== What to work on ==
Type out every line below exactly as it reads.

[Dataset excerpts]
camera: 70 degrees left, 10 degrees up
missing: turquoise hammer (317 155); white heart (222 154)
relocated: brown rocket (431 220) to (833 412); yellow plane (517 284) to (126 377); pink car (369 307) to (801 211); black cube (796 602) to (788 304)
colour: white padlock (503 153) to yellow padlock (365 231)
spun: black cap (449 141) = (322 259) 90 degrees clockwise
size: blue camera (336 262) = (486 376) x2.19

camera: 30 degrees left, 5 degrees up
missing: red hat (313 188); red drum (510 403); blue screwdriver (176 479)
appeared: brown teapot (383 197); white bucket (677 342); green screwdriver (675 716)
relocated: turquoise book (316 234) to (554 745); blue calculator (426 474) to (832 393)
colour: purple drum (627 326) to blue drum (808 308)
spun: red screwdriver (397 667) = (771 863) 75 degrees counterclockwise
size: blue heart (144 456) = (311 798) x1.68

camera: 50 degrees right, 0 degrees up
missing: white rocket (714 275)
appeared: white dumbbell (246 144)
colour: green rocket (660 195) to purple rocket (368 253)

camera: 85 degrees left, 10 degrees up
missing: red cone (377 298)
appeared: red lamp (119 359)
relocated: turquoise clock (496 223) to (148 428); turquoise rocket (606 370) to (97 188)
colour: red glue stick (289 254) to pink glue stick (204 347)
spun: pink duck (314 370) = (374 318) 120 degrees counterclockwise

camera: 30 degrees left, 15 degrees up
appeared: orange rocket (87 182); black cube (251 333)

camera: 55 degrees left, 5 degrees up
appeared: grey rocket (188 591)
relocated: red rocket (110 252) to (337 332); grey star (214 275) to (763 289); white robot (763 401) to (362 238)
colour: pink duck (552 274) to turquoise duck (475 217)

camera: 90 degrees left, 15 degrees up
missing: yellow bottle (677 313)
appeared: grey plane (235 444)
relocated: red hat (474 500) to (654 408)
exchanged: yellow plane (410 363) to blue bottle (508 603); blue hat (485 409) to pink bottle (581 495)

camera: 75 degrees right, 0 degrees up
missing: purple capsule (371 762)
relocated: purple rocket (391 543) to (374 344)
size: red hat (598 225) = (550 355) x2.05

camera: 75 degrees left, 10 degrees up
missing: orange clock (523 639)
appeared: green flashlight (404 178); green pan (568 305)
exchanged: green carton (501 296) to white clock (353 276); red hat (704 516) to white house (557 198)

== The answer ==
camera: 70 degrees left, 10 degrees up
missing: turquoise hammer (317 155); white heart (222 154)
relocated: brown rocket (431 220) to (833 412); yellow plane (517 284) to (126 377); pink car (369 307) to (801 211); black cube (796 602) to (788 304)
colour: white padlock (503 153) to yellow padlock (365 231)
spun: black cap (449 141) = (322 259) 90 degrees clockwise
size: blue camera (336 262) = (486 376) x2.19

camera: 30 degrees left, 5 degrees up
missing: red hat (313 188); red drum (510 403); blue screwdriver (176 479)
appeared: brown teapot (383 197); white bucket (677 342); green screwdriver (675 716)
relocated: turquoise book (316 234) to (554 745); blue calculator (426 474) to (832 393)
colour: purple drum (627 326) to blue drum (808 308)
spun: red screwdriver (397 667) = (771 863) 75 degrees counterclockwise
size: blue heart (144 456) = (311 798) x1.68

camera: 50 degrees right, 0 degrees up
missing: white rocket (714 275)
appeared: white dumbbell (246 144)
colour: green rocket (660 195) to purple rocket (368 253)

camera: 85 degrees left, 10 degrees up
missing: red cone (377 298)
appeared: red lamp (119 359)
relocated: turquoise clock (496 223) to (148 428); turquoise rocket (606 370) to (97 188)
colour: red glue stick (289 254) to pink glue stick (204 347)
spun: pink duck (314 370) = (374 318) 120 degrees counterclockwise

camera: 30 degrees left, 15 degrees up
appeared: orange rocket (87 182); black cube (251 333)

camera: 55 degrees left, 5 degrees up
appeared: grey rocket (188 591)
relocated: red rocket (110 252) to (337 332); grey star (214 275) to (763 289); white robot (763 401) to (362 238)
colour: pink duck (552 274) to turquoise duck (475 217)

camera: 90 degrees left, 15 degrees up
missing: yellow bottle (677 313)
appeared: grey plane (235 444)
relocated: red hat (474 500) to (654 408)
exchanged: yellow plane (410 363) to blue bottle (508 603); blue hat (485 409) to pink bottle (581 495)

camera: 75 degrees right, 0 degrees up
missing: purple capsule (371 762)
relocated: purple rocket (391 543) to (374 344)
size: red hat (598 225) = (550 355) x2.05

camera: 75 degrees left, 10 degrees up
missing: orange clock (523 639)
appeared: green flashlight (404 178); green pan (568 305)
exchanged: green carton (501 296) to white clock (353 276); red hat (704 516) to white house (557 198)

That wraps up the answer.